--- Dataset content ---

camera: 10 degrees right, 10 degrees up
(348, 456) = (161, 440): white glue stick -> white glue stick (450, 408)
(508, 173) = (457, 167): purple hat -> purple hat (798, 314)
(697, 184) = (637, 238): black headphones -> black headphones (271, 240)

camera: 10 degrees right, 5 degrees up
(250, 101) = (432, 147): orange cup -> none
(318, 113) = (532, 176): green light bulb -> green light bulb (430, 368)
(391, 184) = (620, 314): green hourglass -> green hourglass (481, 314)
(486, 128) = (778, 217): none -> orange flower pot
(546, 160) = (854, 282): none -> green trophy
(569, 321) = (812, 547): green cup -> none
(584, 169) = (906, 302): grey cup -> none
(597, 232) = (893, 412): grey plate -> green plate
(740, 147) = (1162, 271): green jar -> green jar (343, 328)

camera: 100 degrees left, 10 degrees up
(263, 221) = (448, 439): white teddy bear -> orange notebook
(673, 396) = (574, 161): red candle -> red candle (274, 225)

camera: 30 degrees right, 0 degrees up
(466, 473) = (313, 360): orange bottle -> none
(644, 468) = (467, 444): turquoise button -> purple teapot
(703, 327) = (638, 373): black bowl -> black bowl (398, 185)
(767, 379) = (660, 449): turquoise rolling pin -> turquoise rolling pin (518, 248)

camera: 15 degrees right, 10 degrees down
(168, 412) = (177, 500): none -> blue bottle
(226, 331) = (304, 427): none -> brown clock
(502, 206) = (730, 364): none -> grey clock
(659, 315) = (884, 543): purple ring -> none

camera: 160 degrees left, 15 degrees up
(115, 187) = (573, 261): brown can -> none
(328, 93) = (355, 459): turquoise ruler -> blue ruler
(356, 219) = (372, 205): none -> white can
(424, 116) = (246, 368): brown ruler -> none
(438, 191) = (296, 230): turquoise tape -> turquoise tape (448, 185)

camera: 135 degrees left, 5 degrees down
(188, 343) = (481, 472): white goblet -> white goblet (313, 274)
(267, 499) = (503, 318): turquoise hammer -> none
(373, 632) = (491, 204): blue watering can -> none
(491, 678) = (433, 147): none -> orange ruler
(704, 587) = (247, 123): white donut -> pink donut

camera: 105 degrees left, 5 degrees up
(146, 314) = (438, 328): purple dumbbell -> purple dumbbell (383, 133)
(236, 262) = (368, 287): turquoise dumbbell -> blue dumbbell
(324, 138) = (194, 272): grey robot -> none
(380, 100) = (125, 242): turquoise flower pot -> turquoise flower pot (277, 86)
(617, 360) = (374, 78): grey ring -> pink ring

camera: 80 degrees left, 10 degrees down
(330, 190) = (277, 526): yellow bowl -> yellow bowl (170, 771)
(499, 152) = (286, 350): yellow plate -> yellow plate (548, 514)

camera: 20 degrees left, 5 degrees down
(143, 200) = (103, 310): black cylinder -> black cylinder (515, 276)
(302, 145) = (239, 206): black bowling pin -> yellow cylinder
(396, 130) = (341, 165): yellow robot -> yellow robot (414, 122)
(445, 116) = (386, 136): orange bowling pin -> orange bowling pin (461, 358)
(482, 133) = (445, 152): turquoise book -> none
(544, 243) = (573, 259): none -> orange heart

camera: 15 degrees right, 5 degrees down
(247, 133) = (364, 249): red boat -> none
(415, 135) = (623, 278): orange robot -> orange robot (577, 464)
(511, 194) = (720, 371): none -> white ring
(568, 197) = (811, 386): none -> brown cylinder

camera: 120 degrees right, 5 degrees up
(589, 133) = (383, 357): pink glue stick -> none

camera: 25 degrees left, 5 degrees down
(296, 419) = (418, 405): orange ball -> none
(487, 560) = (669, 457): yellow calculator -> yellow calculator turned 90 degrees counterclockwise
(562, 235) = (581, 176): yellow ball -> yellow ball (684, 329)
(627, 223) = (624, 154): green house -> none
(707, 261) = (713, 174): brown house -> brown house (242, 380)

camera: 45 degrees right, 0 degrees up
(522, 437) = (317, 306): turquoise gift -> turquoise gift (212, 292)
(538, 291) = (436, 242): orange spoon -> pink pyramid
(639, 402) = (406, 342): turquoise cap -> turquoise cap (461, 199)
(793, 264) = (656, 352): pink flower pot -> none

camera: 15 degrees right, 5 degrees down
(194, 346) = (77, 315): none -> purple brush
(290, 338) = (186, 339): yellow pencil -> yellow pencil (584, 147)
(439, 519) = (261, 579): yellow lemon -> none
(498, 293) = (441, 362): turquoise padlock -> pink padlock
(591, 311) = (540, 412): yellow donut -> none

---

▶ **Brief**
Where the records above contain a line with "(324, 138) = (194, 272): grey robot -> none", repeat that line and each later line through the end, exactly, and nothing more.

▶ **Exercise solution**
(324, 138) = (194, 272): grey robot -> none
(380, 100) = (125, 242): turquoise flower pot -> turquoise flower pot (277, 86)
(617, 360) = (374, 78): grey ring -> pink ring

camera: 80 degrees left, 10 degrees down
(330, 190) = (277, 526): yellow bowl -> yellow bowl (170, 771)
(499, 152) = (286, 350): yellow plate -> yellow plate (548, 514)

camera: 20 degrees left, 5 degrees down
(143, 200) = (103, 310): black cylinder -> black cylinder (515, 276)
(302, 145) = (239, 206): black bowling pin -> yellow cylinder
(396, 130) = (341, 165): yellow robot -> yellow robot (414, 122)
(445, 116) = (386, 136): orange bowling pin -> orange bowling pin (461, 358)
(482, 133) = (445, 152): turquoise book -> none
(544, 243) = (573, 259): none -> orange heart

camera: 15 degrees right, 5 degrees down
(247, 133) = (364, 249): red boat -> none
(415, 135) = (623, 278): orange robot -> orange robot (577, 464)
(511, 194) = (720, 371): none -> white ring
(568, 197) = (811, 386): none -> brown cylinder

camera: 120 degrees right, 5 degrees up
(589, 133) = (383, 357): pink glue stick -> none

camera: 25 degrees left, 5 degrees down
(296, 419) = (418, 405): orange ball -> none
(487, 560) = (669, 457): yellow calculator -> yellow calculator turned 90 degrees counterclockwise
(562, 235) = (581, 176): yellow ball -> yellow ball (684, 329)
(627, 223) = (624, 154): green house -> none
(707, 261) = (713, 174): brown house -> brown house (242, 380)

camera: 45 degrees right, 0 degrees up
(522, 437) = (317, 306): turquoise gift -> turquoise gift (212, 292)
(538, 291) = (436, 242): orange spoon -> pink pyramid
(639, 402) = (406, 342): turquoise cap -> turquoise cap (461, 199)
(793, 264) = (656, 352): pink flower pot -> none

camera: 15 degrees right, 5 degrees down
(194, 346) = (77, 315): none -> purple brush
(290, 338) = (186, 339): yellow pencil -> yellow pencil (584, 147)
(439, 519) = (261, 579): yellow lemon -> none
(498, 293) = (441, 362): turquoise padlock -> pink padlock
(591, 311) = (540, 412): yellow donut -> none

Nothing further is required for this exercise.